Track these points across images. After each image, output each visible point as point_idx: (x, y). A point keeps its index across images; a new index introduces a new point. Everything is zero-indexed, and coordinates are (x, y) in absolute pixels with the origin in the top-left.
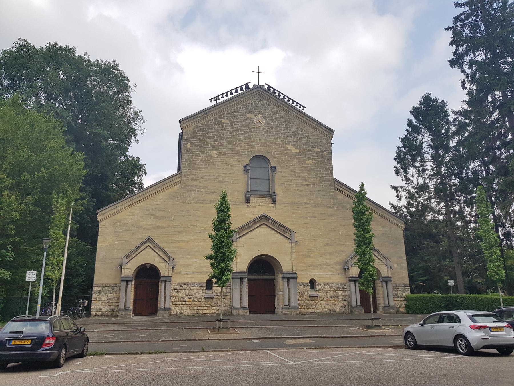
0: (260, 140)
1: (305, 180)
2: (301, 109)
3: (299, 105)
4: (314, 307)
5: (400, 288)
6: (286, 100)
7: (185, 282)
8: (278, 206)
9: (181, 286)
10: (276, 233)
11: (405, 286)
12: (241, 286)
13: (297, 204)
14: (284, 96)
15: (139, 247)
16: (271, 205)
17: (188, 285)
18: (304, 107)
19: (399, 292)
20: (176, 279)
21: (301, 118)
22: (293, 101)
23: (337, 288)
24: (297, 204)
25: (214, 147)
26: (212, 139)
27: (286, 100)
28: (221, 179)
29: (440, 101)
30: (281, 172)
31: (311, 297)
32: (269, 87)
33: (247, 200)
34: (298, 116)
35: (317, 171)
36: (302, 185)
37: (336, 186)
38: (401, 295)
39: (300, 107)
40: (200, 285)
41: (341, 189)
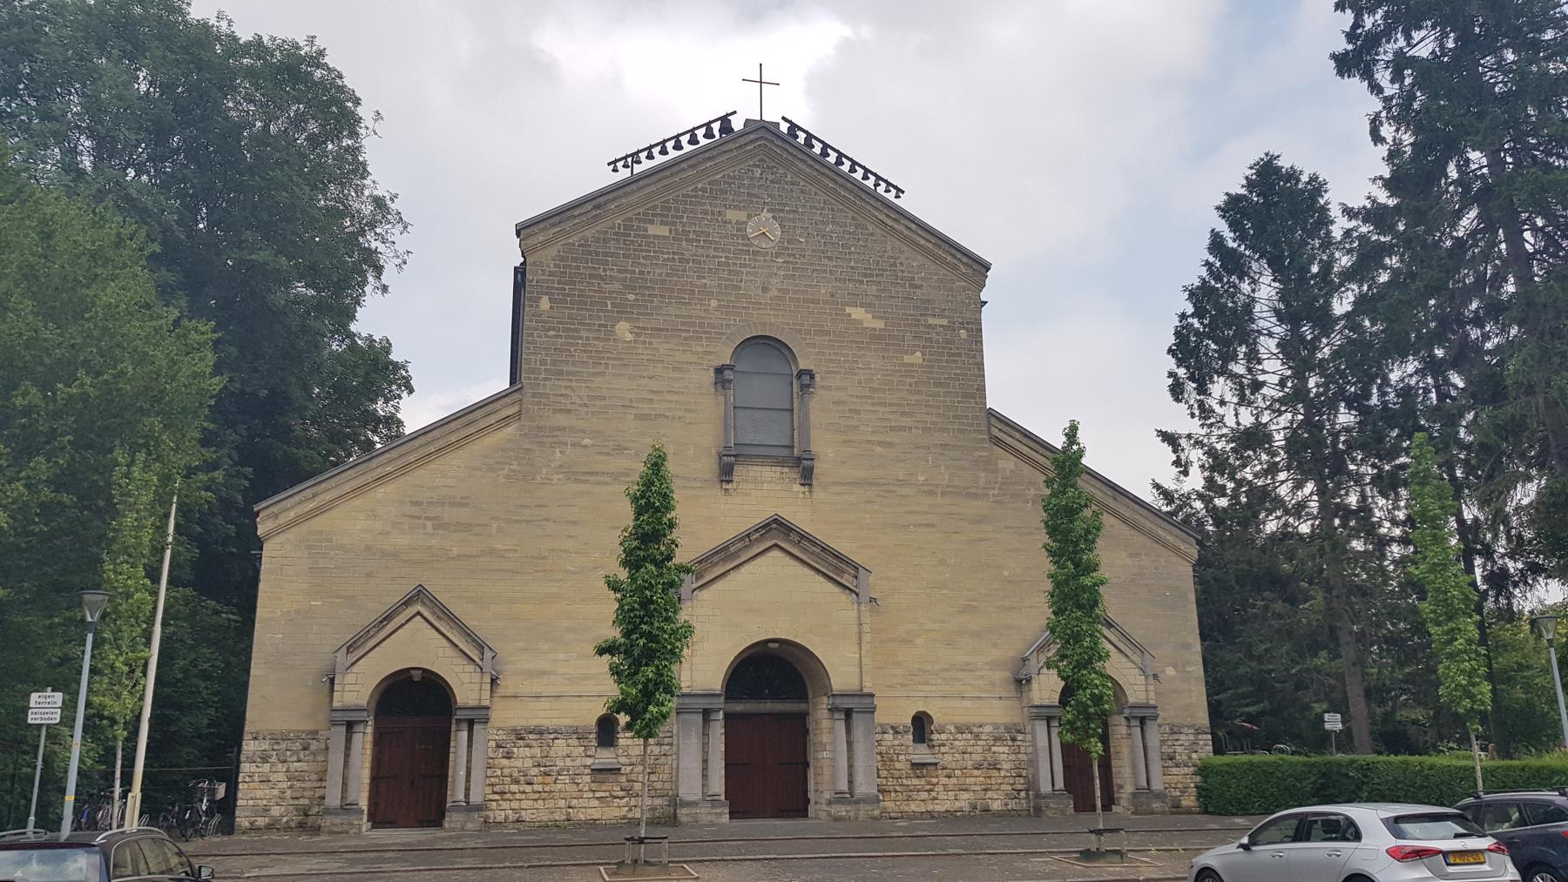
0: (765, 289)
1: (903, 414)
2: (891, 196)
3: (872, 178)
4: (924, 795)
5: (1183, 737)
6: (846, 167)
7: (532, 723)
8: (818, 493)
9: (518, 735)
10: (812, 573)
11: (1198, 731)
12: (705, 745)
13: (877, 485)
14: (840, 155)
15: (388, 618)
16: (797, 488)
17: (540, 732)
18: (899, 191)
19: (1179, 749)
20: (505, 716)
21: (889, 222)
22: (867, 171)
23: (996, 739)
24: (877, 485)
25: (623, 311)
26: (617, 286)
27: (846, 167)
28: (645, 408)
29: (1305, 178)
30: (830, 388)
31: (915, 766)
32: (794, 127)
33: (726, 473)
34: (882, 217)
35: (937, 385)
36: (893, 429)
37: (995, 432)
38: (1185, 757)
39: (887, 191)
40: (579, 734)
41: (1009, 440)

Given problem |
Collect every line of the data above that contains the string "point", treating uppercase and lowercase letters as distinct.

Written response |
Track these points across images. After each image, output each visible point as point_idx: (x, y). A point keeps its index across images; a new index introduces a new point. Everything is zero-indexed, and coordinates are (x, y) in absolute pixels with the origin in the top-left.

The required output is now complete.